▸ Description of the task: Give back exactly the lines from the one containing "(226, 436) = (311, 169): pink" through the end of the records, including both, and no others.

▸ Input data:
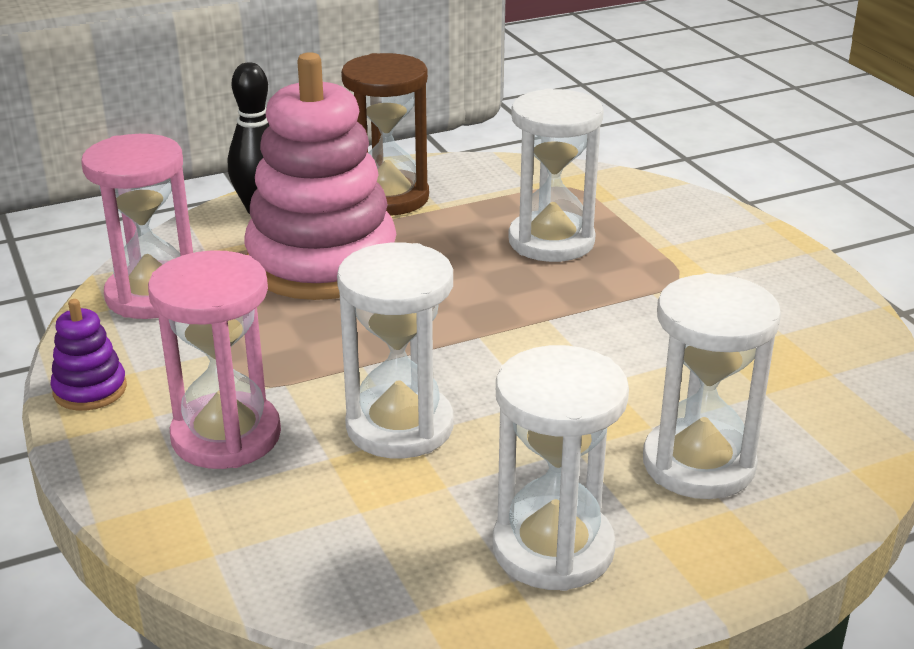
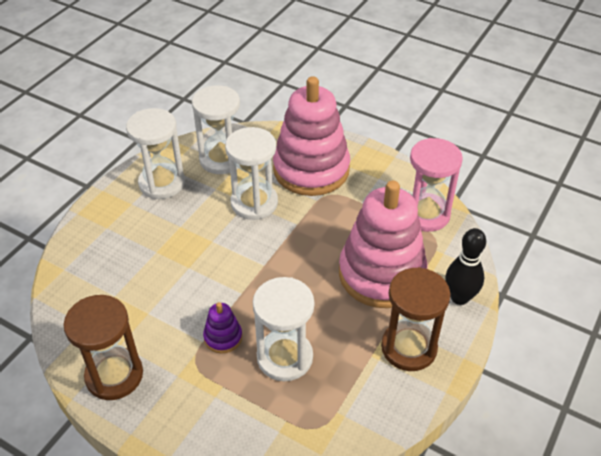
camera: 145 degrees right, 15 degrees up
(90, 390) = (382, 163): purple stacking toy -> purple stacking toy (223, 337)
(226, 436) = (311, 169): pink hourglass -> pink stacking toy
(698, 464) = (127, 241): white hourglass -> white hourglass (221, 159)
(807, 305) = (114, 375): none -> brown hourglass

▸ Solution:
(226, 436) = (311, 169): pink hourglass -> pink stacking toy
(698, 464) = (127, 241): white hourglass -> white hourglass (221, 159)
(807, 305) = (114, 375): none -> brown hourglass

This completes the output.